§ TASK INSTRUCTIONS:
Starting at the line that holds "(336, 290) = (288, 295): none", copy every line exactly through the end of the data, and no others.

Before-and-after object listings
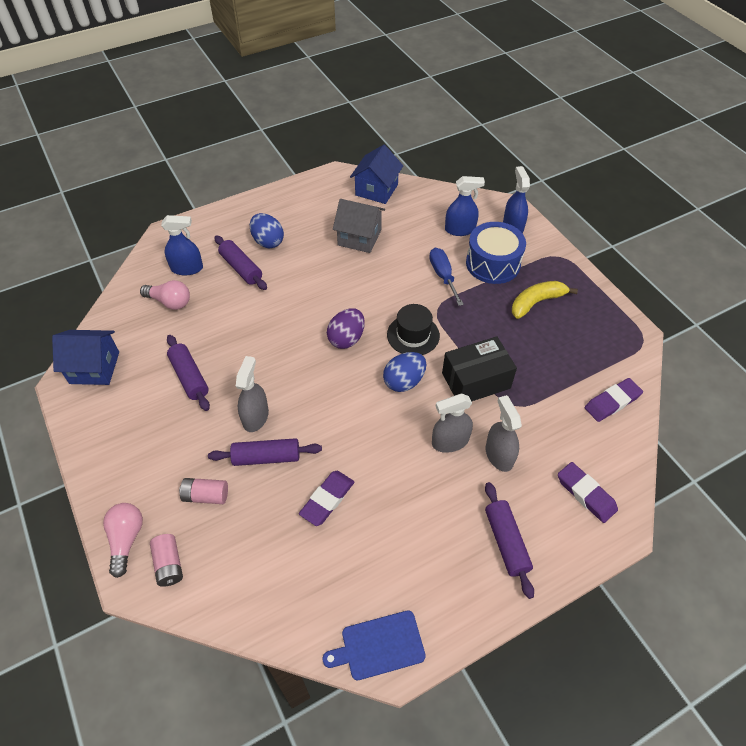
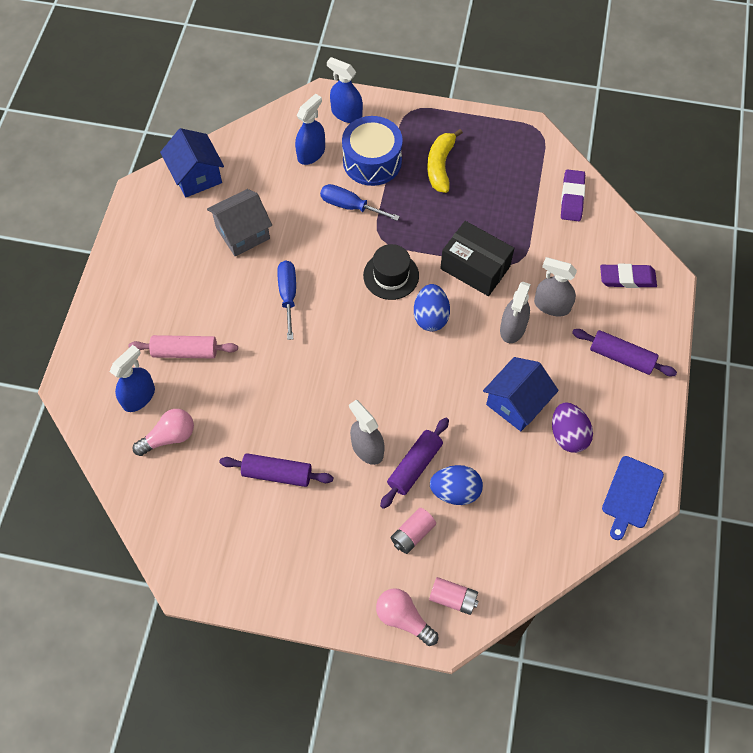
camera: 50 degrees left, 10 degrees up
(94, 368) = (191, 547): blue house -> blue house (516, 403)
(241, 268) = (185, 352): purple rolling pin -> pink rolling pin
(268, 241) = (172, 308): blue egg -> blue egg (455, 491)
(327, 499) = (490, 448): purple eraser -> none
(336, 290) = (288, 295): none -> blue screwdriver
(346, 339) = (349, 326): purple egg -> purple egg (568, 435)
(476, 381) = (475, 267): black box -> black box turned 75 degrees counterclockwise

§ TASK ANSWER:
(336, 290) = (288, 295): none -> blue screwdriver
(346, 339) = (349, 326): purple egg -> purple egg (568, 435)
(476, 381) = (475, 267): black box -> black box turned 75 degrees counterclockwise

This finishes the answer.